Stored dataset items:

+++

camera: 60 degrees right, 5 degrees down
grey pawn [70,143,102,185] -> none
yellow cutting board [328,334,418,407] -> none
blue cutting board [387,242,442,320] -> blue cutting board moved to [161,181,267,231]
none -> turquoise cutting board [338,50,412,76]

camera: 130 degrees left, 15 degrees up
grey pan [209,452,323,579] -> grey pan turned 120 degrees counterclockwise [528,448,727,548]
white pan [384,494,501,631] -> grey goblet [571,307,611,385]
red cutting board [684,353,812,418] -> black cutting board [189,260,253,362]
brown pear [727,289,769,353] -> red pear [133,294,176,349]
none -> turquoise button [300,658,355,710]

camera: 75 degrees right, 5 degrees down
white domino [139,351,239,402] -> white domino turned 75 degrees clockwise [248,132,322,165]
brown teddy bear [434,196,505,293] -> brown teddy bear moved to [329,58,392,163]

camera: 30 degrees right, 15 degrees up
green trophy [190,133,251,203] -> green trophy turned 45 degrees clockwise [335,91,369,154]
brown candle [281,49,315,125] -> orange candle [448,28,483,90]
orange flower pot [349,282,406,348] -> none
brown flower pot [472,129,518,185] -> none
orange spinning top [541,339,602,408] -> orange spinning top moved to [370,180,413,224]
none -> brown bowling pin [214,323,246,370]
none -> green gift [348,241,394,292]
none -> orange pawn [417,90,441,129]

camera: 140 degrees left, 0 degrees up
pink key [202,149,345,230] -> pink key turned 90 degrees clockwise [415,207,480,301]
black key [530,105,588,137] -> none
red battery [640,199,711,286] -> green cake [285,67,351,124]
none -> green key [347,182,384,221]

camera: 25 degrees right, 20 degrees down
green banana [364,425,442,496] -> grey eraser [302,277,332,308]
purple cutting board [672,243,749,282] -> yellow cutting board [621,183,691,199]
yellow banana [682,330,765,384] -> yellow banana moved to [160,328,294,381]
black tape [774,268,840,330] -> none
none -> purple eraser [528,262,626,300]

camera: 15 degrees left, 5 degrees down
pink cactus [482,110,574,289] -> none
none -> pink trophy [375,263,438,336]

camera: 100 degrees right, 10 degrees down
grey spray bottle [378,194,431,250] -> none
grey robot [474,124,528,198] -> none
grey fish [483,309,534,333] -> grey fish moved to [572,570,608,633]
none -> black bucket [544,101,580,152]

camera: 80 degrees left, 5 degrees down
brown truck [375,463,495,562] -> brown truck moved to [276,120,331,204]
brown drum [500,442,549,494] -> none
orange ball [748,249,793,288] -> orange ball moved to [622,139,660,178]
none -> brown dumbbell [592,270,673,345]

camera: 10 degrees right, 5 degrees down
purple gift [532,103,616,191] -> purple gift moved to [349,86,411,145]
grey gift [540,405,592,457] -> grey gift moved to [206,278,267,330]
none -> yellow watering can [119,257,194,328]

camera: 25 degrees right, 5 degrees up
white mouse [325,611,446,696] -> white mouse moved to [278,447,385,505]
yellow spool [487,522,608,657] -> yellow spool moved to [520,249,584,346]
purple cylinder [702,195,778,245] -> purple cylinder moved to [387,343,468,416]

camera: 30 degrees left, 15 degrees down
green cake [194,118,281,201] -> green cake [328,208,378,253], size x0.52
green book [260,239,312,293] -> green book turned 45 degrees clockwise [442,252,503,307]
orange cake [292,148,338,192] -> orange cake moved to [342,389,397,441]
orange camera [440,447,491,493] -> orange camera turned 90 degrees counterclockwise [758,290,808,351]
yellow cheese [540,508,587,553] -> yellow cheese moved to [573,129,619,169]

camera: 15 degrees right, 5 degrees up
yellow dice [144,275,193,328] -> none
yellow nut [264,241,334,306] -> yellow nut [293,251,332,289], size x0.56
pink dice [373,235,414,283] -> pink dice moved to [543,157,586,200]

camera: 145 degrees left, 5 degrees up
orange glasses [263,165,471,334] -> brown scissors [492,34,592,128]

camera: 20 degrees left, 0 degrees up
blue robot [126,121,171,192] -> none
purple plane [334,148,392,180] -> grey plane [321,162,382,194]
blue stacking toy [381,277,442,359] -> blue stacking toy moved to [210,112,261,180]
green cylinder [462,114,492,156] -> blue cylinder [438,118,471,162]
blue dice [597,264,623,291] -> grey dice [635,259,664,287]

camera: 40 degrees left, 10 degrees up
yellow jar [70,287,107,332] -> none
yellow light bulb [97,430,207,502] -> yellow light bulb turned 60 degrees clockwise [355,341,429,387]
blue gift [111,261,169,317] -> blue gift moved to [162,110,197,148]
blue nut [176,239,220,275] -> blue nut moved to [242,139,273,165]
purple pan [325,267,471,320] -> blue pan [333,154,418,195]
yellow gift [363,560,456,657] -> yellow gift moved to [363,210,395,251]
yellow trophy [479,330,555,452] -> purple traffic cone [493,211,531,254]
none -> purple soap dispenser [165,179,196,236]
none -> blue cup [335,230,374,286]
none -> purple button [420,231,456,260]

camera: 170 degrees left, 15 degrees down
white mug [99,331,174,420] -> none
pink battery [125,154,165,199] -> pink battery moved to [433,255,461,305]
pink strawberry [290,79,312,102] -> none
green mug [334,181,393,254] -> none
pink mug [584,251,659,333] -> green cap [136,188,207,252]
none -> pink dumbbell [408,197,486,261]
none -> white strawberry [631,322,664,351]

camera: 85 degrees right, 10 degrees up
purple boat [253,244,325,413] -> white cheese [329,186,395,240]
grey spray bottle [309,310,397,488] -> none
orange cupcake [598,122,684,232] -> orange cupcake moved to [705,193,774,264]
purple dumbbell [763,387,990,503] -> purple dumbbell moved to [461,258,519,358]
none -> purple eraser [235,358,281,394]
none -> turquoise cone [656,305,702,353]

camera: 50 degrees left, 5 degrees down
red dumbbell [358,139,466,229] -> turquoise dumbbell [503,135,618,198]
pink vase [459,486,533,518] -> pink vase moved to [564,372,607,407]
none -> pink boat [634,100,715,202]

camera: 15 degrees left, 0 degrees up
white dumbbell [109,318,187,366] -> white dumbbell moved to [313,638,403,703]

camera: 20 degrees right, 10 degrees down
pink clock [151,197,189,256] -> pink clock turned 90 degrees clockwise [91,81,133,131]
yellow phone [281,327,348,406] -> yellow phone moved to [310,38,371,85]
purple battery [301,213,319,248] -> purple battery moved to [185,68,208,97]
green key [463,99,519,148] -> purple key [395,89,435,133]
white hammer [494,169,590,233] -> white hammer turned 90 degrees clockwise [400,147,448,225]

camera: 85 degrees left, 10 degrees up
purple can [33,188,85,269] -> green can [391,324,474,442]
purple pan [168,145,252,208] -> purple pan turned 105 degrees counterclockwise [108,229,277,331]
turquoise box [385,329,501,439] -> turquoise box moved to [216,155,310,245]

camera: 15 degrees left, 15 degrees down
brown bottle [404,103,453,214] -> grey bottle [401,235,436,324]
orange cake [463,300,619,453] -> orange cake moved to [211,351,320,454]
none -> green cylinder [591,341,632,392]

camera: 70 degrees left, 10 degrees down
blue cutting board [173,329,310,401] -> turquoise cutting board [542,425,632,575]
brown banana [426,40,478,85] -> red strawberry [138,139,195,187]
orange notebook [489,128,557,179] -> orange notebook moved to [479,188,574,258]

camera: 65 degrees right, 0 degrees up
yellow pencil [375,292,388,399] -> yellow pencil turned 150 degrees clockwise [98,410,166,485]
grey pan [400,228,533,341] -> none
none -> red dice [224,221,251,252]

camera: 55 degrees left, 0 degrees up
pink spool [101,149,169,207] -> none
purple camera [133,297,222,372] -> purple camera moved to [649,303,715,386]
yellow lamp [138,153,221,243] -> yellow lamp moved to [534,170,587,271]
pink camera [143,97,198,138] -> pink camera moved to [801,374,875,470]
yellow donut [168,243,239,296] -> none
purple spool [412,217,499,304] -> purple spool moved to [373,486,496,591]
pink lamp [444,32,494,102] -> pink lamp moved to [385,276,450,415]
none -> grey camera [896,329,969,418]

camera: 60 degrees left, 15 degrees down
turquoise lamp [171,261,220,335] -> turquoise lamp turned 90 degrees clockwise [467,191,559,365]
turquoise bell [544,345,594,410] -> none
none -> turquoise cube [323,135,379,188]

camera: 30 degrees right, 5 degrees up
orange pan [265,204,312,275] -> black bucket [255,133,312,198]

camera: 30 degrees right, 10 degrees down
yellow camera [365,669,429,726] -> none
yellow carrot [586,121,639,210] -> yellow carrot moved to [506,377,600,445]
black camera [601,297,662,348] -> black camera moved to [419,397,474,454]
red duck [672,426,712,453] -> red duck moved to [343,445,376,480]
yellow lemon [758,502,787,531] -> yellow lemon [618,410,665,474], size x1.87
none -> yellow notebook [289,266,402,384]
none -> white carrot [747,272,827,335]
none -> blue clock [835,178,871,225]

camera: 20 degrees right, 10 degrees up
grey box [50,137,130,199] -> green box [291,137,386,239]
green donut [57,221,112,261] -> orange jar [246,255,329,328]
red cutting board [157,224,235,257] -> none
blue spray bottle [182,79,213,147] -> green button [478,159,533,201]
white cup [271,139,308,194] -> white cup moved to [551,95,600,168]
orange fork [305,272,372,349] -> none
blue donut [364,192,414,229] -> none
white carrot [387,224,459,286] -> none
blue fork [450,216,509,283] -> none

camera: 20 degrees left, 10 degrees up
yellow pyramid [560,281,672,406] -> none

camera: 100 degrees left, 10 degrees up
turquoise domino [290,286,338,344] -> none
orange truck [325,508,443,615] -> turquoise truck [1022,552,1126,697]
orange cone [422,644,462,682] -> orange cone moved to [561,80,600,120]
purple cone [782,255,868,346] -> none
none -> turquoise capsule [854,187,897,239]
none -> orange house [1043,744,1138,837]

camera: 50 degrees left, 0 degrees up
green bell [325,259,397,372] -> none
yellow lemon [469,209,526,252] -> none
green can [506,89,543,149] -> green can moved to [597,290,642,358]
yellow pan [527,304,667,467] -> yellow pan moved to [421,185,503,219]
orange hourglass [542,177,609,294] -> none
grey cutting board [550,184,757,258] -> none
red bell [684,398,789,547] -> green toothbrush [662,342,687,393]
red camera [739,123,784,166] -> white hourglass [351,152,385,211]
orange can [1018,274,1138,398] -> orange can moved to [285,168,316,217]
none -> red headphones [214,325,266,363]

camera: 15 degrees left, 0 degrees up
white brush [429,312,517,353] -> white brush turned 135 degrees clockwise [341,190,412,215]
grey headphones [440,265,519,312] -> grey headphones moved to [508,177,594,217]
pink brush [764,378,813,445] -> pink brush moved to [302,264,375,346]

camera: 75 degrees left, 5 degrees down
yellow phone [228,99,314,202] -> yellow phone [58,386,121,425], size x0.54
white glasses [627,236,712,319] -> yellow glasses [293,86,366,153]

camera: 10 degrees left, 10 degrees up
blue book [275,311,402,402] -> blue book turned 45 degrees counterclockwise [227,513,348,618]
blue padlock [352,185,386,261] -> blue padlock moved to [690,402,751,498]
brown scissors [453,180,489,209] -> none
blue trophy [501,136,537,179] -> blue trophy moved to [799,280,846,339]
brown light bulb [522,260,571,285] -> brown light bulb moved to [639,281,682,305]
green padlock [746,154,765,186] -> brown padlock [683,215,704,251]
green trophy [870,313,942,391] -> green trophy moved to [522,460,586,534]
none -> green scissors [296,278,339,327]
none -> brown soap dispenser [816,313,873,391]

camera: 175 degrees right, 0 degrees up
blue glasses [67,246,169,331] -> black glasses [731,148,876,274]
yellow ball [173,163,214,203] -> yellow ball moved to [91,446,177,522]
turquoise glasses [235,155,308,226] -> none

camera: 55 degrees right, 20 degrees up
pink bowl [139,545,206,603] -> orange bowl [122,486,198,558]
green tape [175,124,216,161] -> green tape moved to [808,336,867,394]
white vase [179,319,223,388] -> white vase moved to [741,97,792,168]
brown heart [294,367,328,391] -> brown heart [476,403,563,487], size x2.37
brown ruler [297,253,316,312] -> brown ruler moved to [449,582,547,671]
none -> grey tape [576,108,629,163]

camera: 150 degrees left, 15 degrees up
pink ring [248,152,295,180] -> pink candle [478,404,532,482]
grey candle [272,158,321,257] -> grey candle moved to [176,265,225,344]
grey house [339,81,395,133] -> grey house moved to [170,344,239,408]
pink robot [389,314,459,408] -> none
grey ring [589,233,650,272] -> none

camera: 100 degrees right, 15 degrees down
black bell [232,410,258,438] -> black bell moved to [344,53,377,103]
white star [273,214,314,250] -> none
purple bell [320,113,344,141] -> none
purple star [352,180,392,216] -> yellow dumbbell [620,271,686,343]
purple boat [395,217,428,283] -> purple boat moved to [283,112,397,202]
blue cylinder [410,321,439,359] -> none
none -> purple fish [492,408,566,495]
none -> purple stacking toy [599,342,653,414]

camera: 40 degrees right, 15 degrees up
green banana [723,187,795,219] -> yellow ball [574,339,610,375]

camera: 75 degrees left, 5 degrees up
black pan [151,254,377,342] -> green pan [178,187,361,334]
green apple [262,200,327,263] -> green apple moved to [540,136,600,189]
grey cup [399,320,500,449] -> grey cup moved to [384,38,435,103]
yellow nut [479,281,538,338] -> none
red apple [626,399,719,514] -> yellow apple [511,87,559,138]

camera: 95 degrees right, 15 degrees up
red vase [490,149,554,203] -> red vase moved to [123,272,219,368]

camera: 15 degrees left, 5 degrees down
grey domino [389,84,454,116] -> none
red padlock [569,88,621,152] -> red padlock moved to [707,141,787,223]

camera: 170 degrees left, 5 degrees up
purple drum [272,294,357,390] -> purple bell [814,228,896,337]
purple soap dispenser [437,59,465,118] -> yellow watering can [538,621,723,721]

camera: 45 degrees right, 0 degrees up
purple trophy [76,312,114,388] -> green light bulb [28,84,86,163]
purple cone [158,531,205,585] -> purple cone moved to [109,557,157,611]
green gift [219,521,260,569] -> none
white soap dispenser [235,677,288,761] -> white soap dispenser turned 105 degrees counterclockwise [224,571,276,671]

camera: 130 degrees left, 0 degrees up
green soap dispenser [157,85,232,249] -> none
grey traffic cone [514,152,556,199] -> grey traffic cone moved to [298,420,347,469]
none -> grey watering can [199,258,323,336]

+++

*WORK TASK:* Every line from the line containing "pink strawberry [290,79,312,102] -> none" through the line containing "camera: 85 degrees right, 10 degrees up" in the records above must be retyped exactly. Leave out the rest.

*TASK SOLUTION:*
pink strawberry [290,79,312,102] -> none
green mug [334,181,393,254] -> none
pink mug [584,251,659,333] -> green cap [136,188,207,252]
none -> pink dumbbell [408,197,486,261]
none -> white strawberry [631,322,664,351]

camera: 85 degrees right, 10 degrees up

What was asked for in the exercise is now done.